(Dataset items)
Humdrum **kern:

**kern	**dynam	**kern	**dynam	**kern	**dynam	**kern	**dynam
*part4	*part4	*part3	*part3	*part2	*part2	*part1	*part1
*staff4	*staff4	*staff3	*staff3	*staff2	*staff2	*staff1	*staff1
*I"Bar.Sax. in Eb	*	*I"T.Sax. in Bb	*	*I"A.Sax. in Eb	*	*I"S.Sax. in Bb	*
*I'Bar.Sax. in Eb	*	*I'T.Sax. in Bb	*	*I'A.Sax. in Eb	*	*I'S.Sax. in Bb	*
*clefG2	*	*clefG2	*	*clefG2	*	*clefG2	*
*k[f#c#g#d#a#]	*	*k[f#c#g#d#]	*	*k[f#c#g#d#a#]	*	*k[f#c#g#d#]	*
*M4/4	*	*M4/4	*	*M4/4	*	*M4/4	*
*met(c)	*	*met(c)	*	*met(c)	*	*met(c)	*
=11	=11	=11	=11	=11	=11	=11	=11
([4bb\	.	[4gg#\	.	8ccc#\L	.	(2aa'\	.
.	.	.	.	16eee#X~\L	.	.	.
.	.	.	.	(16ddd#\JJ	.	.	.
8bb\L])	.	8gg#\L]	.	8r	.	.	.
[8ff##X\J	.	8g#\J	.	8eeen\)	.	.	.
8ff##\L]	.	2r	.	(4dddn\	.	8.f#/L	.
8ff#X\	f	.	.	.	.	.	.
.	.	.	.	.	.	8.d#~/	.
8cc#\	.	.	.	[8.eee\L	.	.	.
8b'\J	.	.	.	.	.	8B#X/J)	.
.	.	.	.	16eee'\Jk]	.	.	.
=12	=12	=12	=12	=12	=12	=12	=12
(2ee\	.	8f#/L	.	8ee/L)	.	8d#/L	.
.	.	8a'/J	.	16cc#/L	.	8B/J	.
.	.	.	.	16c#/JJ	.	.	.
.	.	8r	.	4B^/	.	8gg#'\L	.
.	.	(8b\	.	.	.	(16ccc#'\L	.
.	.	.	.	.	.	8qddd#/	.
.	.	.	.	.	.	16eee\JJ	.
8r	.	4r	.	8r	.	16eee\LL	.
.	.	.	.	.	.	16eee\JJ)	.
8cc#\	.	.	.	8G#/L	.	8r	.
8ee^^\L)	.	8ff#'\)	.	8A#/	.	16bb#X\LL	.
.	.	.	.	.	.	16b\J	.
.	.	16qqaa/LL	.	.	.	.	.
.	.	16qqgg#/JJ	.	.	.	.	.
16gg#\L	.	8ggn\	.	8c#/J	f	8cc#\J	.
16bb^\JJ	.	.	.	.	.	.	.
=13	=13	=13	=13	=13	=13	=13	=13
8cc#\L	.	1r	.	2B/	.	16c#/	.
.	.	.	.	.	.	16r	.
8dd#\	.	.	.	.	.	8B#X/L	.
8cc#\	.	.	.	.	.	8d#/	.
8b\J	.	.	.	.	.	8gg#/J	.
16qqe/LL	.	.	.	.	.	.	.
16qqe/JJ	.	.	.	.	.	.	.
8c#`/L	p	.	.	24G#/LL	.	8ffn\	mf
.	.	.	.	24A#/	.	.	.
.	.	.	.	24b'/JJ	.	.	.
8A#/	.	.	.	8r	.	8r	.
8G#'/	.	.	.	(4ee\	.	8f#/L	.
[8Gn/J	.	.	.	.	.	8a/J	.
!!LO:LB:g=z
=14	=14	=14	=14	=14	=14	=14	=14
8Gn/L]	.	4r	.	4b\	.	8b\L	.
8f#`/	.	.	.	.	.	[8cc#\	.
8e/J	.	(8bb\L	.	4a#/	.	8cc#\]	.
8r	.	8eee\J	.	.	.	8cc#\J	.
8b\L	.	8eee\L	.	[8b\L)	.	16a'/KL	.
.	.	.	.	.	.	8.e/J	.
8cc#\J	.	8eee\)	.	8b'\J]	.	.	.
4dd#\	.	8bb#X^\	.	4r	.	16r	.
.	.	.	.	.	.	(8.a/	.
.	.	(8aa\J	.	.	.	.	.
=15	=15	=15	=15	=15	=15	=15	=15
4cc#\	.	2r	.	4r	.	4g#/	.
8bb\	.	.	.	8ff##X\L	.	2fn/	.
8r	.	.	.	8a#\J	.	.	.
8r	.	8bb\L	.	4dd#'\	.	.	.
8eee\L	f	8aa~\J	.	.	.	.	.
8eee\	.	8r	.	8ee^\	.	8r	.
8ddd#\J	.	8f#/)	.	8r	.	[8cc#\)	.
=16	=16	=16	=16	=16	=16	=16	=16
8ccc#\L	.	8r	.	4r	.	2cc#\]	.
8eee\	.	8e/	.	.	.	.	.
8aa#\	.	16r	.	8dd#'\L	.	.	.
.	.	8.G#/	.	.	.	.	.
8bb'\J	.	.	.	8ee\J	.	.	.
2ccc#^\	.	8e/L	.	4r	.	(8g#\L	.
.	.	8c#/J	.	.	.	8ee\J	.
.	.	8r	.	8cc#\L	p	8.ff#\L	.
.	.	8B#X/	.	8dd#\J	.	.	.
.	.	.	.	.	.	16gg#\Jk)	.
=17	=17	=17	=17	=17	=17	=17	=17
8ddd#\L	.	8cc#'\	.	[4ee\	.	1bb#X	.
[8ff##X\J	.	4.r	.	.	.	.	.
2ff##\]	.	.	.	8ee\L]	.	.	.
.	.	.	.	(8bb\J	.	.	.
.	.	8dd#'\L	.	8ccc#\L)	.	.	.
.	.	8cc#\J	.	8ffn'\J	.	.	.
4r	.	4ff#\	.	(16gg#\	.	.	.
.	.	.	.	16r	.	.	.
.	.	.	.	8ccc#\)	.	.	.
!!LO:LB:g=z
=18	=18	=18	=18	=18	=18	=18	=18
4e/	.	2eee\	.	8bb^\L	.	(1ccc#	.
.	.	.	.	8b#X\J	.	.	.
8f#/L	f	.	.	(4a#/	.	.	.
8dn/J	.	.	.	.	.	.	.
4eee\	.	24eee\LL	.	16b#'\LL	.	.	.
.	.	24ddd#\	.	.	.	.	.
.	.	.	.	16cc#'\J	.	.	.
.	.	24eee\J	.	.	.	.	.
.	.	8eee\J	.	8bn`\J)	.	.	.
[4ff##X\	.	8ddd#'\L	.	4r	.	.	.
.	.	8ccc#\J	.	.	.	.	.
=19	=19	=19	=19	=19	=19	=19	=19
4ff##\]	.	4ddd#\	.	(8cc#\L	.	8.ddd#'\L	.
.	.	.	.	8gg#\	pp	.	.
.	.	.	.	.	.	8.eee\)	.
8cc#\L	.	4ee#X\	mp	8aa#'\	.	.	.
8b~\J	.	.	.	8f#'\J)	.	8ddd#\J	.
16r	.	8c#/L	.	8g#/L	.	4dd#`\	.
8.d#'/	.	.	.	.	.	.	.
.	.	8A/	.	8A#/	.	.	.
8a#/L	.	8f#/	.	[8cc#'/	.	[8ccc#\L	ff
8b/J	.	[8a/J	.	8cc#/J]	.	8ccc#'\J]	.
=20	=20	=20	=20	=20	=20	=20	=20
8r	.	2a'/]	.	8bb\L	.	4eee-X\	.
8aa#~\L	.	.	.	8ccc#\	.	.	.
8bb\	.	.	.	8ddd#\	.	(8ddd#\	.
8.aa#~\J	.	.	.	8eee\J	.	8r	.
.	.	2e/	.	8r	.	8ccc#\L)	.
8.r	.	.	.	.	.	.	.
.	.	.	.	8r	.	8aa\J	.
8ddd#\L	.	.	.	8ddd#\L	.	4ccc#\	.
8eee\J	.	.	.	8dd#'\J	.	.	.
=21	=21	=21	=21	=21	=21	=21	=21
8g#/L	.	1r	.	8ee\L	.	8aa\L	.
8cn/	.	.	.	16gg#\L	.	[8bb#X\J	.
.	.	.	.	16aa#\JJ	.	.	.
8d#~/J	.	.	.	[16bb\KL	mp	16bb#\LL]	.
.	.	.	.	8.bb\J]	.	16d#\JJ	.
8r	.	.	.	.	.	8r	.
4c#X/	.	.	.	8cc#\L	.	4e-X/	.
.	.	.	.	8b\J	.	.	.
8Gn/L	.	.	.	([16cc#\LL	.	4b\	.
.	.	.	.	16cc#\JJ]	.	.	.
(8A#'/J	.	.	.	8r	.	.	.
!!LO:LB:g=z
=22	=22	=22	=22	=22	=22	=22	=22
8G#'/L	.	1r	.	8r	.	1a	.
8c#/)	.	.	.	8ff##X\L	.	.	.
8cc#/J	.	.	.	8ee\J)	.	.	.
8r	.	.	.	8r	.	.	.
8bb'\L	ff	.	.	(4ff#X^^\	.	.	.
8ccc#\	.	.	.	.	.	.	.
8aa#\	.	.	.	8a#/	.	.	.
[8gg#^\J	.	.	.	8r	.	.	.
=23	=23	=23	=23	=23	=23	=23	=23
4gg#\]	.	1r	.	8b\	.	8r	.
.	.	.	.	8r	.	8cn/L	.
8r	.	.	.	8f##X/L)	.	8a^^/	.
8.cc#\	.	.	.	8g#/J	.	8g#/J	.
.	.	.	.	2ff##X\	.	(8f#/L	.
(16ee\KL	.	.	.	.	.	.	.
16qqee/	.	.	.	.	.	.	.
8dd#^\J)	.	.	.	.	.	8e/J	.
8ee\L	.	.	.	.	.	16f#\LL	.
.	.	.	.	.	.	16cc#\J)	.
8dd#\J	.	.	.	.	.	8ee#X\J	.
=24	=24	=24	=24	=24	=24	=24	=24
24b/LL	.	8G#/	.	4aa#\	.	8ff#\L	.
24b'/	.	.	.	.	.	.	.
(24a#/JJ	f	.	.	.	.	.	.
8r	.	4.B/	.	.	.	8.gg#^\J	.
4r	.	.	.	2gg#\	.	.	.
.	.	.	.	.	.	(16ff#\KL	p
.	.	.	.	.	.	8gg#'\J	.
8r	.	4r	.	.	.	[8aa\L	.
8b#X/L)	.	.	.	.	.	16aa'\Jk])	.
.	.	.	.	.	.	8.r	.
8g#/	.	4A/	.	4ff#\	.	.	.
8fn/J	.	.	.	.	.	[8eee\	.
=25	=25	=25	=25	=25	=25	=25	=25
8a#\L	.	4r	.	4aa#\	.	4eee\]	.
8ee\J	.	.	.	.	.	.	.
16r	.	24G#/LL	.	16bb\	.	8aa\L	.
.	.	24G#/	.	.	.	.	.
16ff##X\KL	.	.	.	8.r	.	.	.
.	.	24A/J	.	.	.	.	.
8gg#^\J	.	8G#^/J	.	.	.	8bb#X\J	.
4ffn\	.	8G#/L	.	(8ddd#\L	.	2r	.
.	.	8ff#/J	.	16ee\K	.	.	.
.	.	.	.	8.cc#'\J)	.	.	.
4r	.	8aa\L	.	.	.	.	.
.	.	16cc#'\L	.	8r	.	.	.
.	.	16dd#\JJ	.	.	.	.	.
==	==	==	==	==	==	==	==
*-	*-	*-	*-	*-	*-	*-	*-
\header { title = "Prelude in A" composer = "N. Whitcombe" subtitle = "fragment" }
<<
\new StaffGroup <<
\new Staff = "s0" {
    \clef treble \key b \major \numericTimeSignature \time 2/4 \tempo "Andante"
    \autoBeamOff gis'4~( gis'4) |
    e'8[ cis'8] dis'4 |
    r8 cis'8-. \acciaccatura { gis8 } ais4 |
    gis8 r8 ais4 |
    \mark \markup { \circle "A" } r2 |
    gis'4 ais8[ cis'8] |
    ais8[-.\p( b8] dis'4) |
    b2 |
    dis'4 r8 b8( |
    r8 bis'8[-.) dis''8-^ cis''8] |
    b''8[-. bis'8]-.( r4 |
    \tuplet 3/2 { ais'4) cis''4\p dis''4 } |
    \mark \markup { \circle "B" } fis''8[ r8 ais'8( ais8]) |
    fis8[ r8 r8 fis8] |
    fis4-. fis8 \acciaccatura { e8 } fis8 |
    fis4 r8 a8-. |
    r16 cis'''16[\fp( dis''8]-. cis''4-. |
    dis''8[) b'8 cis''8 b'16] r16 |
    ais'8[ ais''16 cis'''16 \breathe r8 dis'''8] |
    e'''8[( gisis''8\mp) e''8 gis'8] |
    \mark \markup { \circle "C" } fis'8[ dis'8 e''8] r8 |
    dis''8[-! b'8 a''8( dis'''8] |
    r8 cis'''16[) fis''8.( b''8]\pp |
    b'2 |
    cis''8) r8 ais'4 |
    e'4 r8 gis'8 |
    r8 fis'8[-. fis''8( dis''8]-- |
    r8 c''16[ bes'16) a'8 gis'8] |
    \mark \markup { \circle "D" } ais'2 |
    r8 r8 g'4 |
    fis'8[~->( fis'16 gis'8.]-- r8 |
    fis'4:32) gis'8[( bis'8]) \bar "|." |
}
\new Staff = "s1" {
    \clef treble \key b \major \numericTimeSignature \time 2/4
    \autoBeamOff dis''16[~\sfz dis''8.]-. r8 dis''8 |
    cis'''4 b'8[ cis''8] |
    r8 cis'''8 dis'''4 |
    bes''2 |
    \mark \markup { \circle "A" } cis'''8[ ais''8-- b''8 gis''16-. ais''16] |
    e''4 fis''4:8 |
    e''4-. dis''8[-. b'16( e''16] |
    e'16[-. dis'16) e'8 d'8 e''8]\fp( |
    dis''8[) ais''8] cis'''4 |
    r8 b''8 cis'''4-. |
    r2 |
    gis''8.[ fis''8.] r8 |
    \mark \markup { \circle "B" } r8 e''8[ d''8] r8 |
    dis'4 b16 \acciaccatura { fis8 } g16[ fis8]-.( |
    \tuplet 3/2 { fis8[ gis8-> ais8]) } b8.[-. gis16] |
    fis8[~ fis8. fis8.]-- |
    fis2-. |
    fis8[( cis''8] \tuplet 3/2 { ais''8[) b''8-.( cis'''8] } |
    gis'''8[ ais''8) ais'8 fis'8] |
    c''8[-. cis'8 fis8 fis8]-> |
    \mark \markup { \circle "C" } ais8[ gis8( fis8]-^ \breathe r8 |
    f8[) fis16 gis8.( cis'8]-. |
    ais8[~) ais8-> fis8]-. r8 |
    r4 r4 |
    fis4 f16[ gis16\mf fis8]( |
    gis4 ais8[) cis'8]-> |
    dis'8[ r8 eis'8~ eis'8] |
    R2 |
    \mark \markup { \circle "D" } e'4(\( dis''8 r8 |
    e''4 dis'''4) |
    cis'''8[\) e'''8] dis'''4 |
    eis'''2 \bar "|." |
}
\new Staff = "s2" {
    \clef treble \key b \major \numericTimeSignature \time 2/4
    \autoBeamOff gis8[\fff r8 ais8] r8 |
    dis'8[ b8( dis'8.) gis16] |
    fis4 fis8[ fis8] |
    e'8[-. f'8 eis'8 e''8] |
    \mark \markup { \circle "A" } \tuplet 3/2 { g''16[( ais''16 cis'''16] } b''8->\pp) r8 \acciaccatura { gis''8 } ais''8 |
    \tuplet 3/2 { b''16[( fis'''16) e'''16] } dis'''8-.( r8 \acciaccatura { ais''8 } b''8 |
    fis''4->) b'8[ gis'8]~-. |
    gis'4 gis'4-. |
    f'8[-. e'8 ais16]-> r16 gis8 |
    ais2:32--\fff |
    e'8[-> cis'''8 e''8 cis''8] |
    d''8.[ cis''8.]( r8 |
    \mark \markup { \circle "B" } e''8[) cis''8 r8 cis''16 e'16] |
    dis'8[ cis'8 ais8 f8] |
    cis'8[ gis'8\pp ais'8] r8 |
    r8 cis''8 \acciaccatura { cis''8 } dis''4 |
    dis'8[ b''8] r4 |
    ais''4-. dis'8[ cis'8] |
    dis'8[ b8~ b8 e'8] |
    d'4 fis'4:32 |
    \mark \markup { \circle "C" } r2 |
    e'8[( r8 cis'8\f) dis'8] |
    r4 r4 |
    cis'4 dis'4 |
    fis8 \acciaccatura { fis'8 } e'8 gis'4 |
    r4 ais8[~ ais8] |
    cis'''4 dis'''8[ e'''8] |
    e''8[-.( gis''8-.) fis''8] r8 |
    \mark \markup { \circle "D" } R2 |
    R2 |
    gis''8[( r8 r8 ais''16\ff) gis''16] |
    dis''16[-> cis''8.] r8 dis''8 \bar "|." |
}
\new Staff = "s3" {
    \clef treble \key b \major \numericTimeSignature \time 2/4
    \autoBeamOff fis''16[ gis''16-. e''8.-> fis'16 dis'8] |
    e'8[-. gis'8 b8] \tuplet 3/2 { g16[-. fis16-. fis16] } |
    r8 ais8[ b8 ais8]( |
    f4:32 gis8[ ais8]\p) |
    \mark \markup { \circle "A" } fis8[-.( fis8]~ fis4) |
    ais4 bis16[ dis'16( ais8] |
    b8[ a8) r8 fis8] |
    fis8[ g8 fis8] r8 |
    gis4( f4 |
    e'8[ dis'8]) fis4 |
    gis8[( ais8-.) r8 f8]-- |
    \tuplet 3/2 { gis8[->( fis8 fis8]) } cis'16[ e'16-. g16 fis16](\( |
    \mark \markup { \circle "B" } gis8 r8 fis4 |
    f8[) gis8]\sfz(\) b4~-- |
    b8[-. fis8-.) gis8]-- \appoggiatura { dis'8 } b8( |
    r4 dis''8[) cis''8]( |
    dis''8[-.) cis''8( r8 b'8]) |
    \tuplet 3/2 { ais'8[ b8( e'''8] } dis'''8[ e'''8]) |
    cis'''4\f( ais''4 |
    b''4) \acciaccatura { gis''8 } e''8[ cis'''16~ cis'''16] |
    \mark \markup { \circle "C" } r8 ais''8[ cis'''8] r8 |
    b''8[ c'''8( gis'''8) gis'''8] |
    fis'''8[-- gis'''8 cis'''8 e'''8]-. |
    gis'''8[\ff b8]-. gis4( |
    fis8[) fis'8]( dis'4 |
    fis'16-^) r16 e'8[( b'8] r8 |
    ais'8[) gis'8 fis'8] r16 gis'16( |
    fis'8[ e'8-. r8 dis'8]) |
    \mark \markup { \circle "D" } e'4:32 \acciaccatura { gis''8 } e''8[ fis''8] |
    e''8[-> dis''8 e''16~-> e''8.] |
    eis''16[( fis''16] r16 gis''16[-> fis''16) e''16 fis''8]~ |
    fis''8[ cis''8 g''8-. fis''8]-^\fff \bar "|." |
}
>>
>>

-- The task --
State how many lines of the records contain the string "breathe", treating uppercase and lowercase as distinct.

-- Final result --
2